----- SUPPLIED INFORMATION

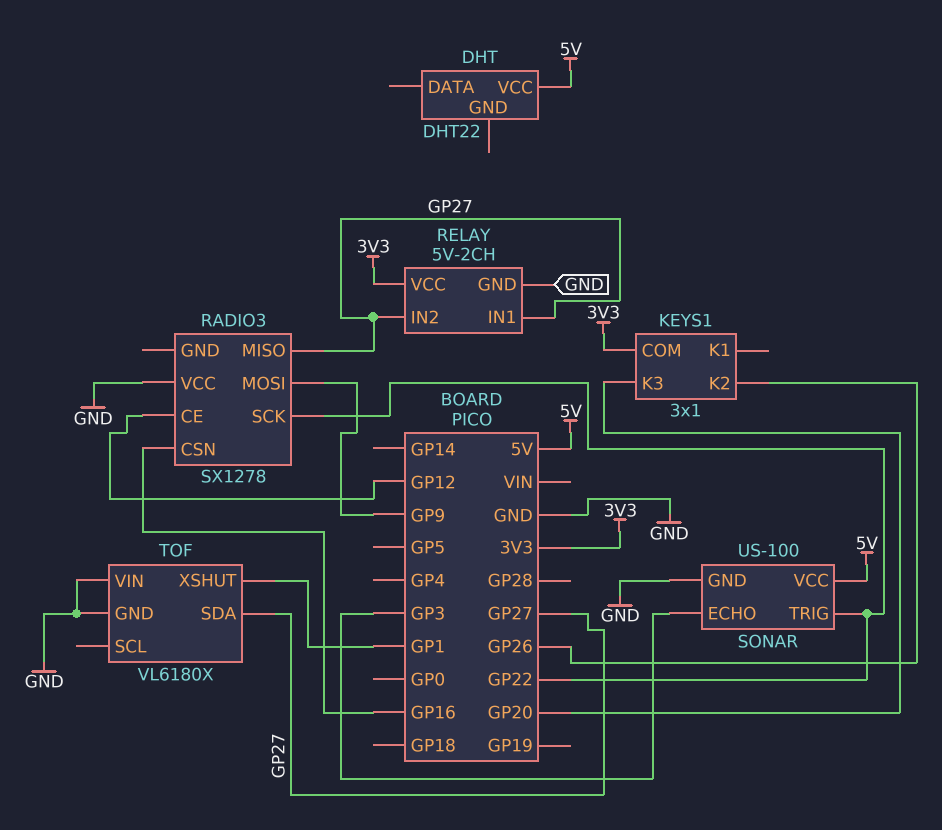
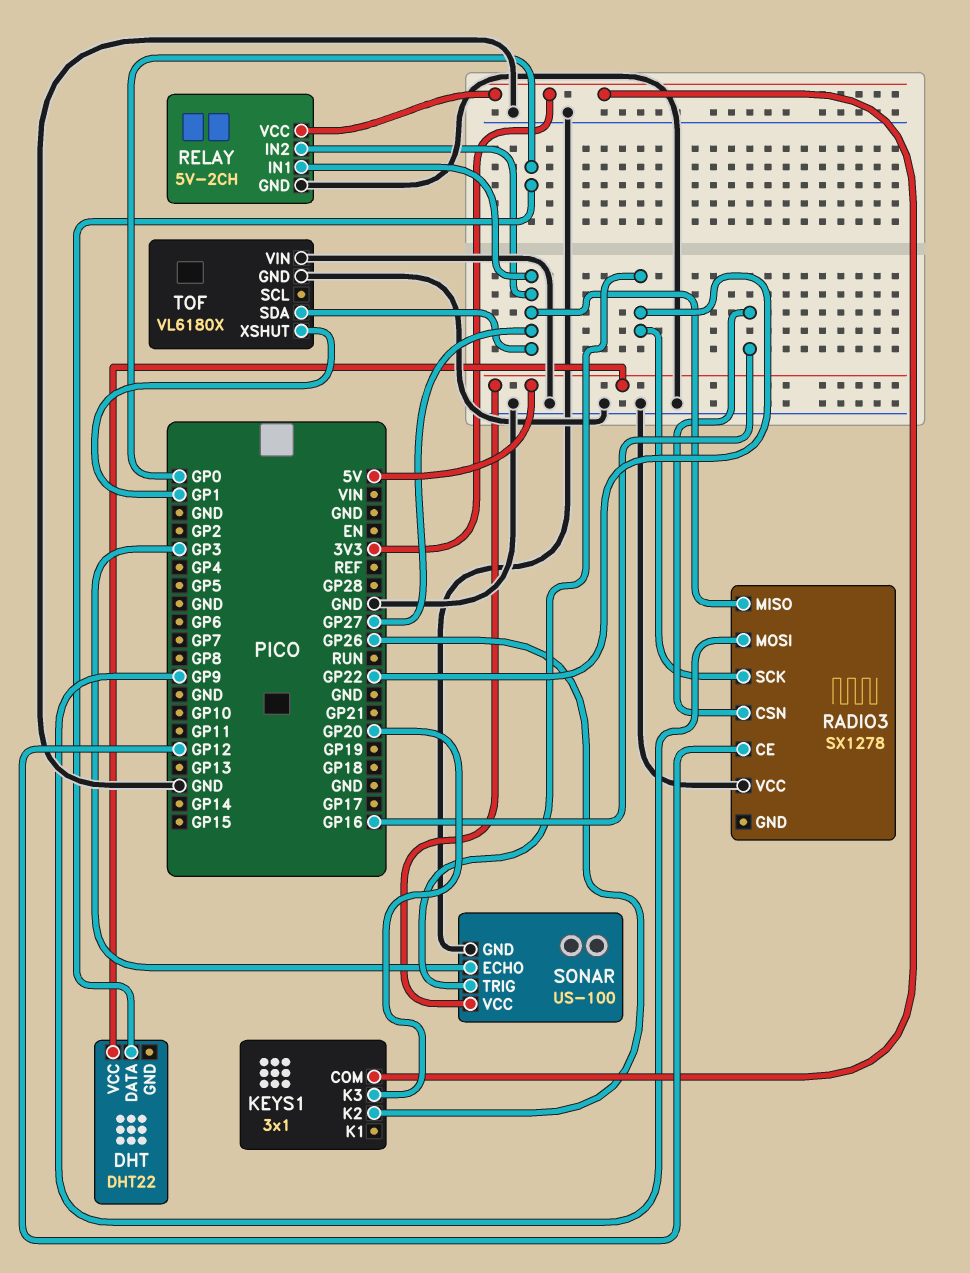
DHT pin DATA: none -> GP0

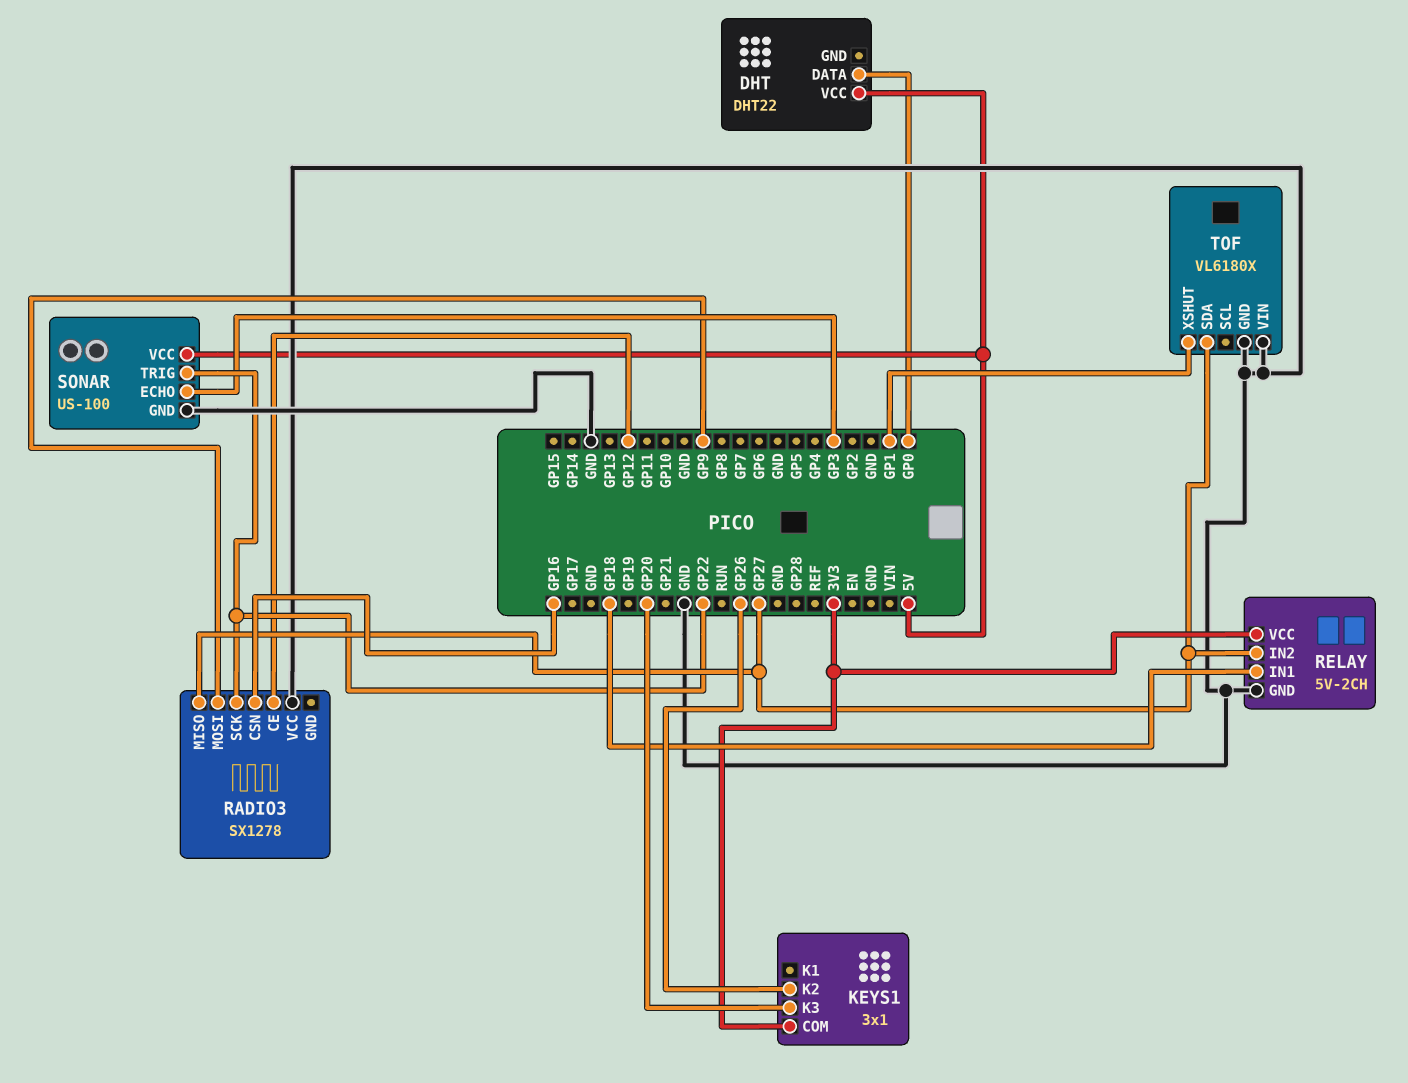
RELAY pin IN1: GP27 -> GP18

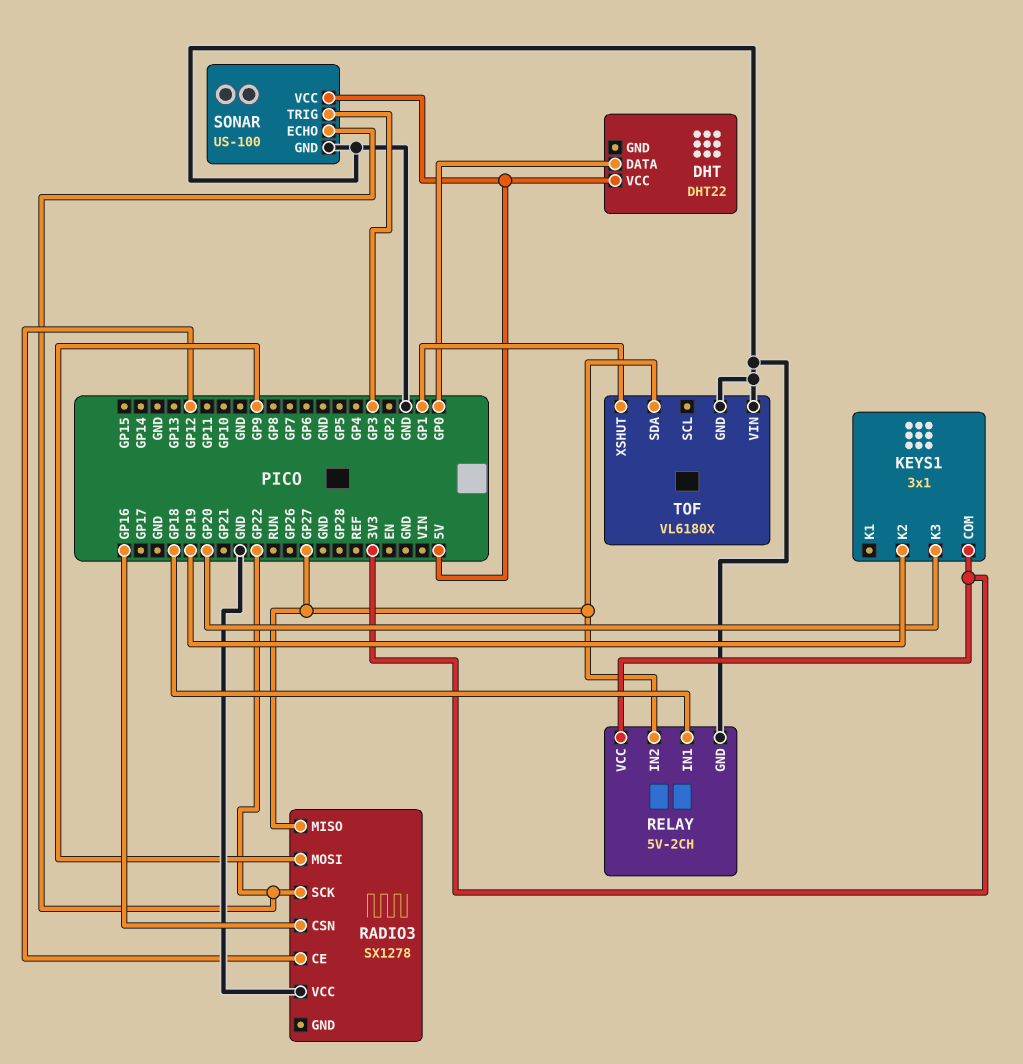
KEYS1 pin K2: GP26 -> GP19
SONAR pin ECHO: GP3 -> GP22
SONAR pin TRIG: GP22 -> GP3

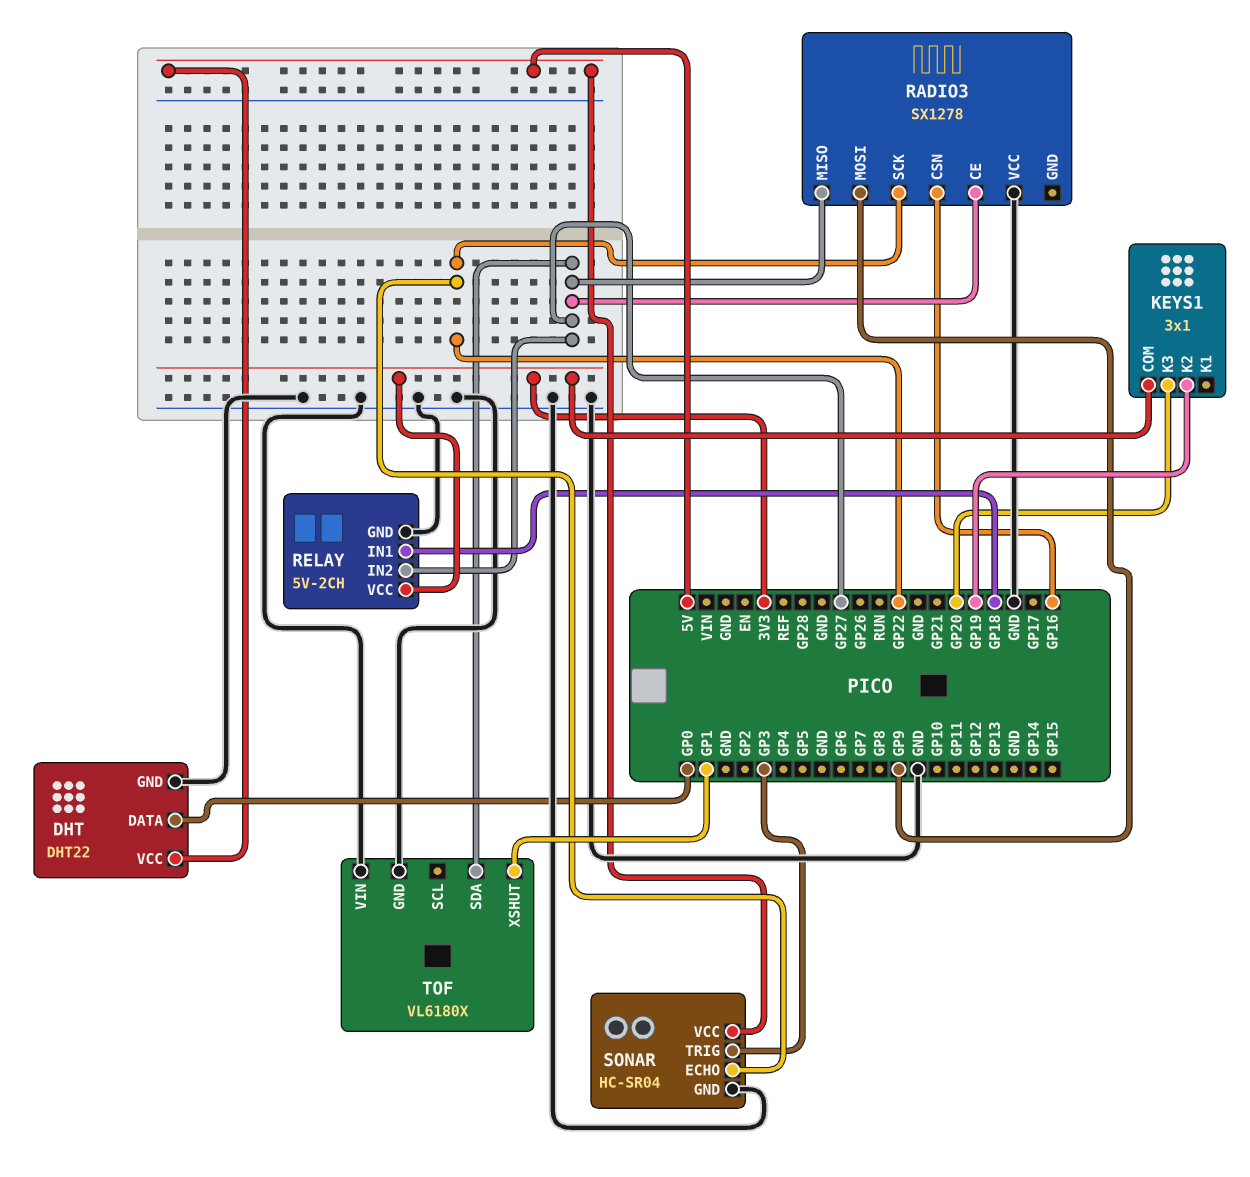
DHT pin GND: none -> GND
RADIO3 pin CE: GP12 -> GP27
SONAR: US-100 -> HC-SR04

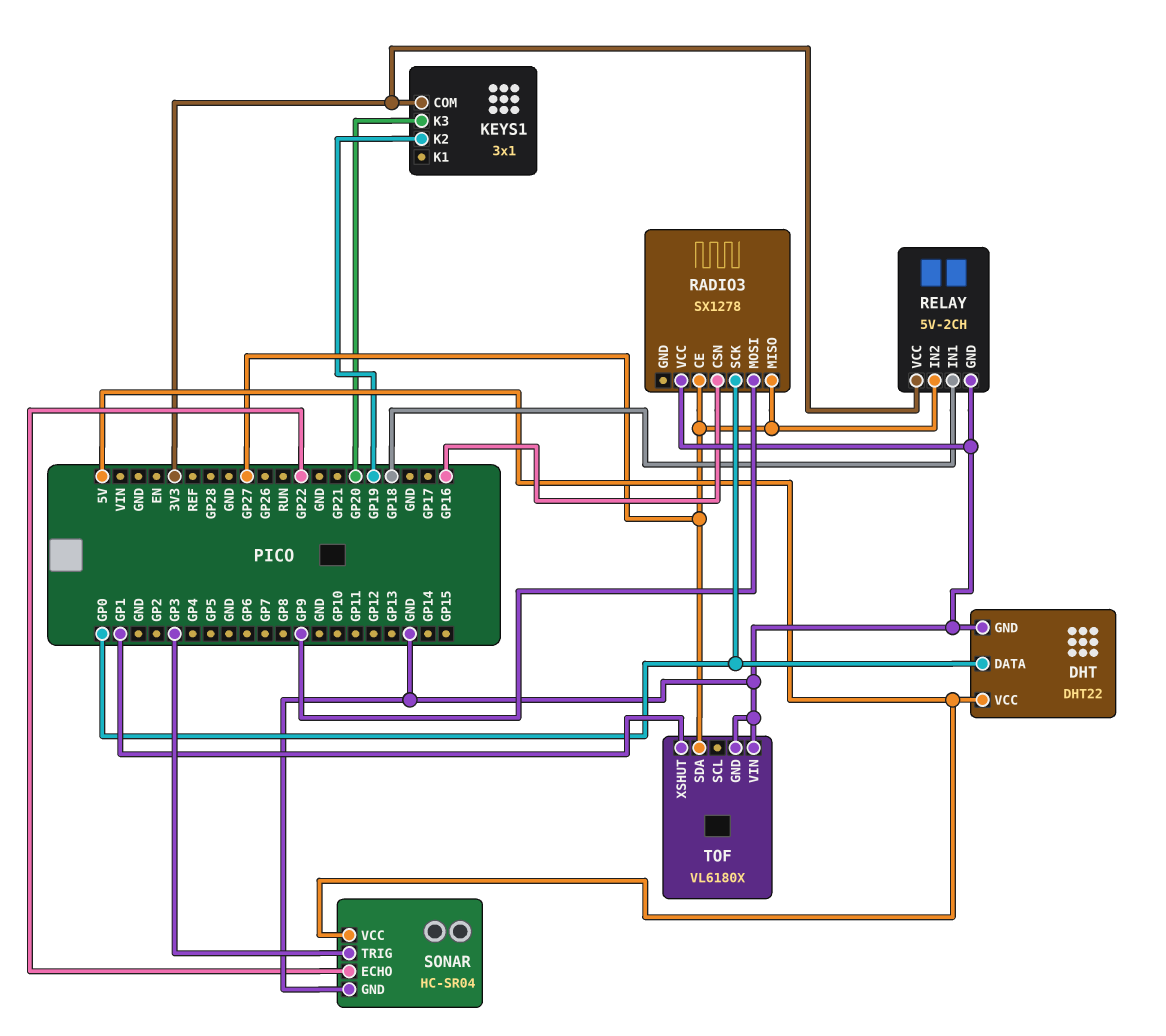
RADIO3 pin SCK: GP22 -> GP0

----------

Return the records above exactly as written. Do not include their images.

- [SOLUTION]
DHT pin DATA: none -> GP0

RELAY pin IN1: GP27 -> GP18

KEYS1 pin K2: GP26 -> GP19
SONAR pin ECHO: GP3 -> GP22
SONAR pin TRIG: GP22 -> GP3

DHT pin GND: none -> GND
RADIO3 pin CE: GP12 -> GP27
SONAR: US-100 -> HC-SR04

RADIO3 pin SCK: GP22 -> GP0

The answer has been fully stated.